### [Exercise description]
Convert the records below into a Markdown table with two columns, Row and Line, placing each non-blank line in its own numbered row. Omit the pictures and any blank lines.
┄┄┄┄┄┄
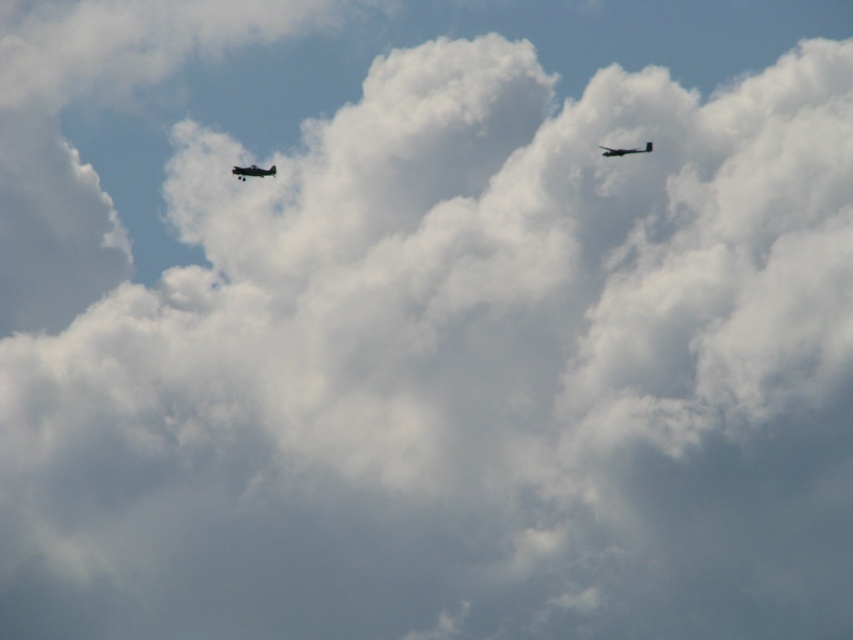
Question: Does shiny silver airplane at upper left have a smaller size compared to metallic gray airplane at upper right?

Choices:
 (A) yes
 (B) no

Answer: (A)

Question: Among these points, which one is nearest to the camera?

Choices:
 (A) (627, 150)
 (B) (250, 172)

Answer: (B)

Question: Considering the relative positions of shiny silver airplane at upper left and metallic gray airplane at upper right in the image provided, where is shiny silver airplane at upper left located with respect to metallic gray airplane at upper right?

Choices:
 (A) below
 (B) above

Answer: (A)

Question: Is shiny silver airplane at upper left wider than metallic gray airplane at upper right?

Choices:
 (A) yes
 (B) no

Answer: (B)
┄┄┄┄┄┄
### [The completed task]
| Row | Line |
|---|---|
| 1 | Question: Does shiny silver airplane at upper left have a smaller size compared to metallic gray airplane at upper right? |
| 2 | Choices: |
| 3 |  (A) yes |
| 4 |  (B) no |
| 5 | Answer: (A) |
| 6 | Question: Among these points, which one is nearest to the camera? |
| 7 | Choices: |
| 8 |  (A) (627, 150) |
| 9 |  (B) (250, 172) |
| 10 | Answer: (B) |
| 11 | Question: Considering the relative positions of shiny silver airplane at upper left and metallic gray airplane at upper right in the image provided, where is shiny silver airplane at upper left located with respect to metallic gray airplane at upper right? |
| 12 | Choices: |
| 13 |  (A) below |
| 14 |  (B) above |
| 15 | Answer: (A) |
| 16 | Question: Is shiny silver airplane at upper left wider than metallic gray airplane at upper right? |
| 17 | Choices: |
| 18 |  (A) yes |
| 19 |  (B) no |
| 20 | Answer: (B) |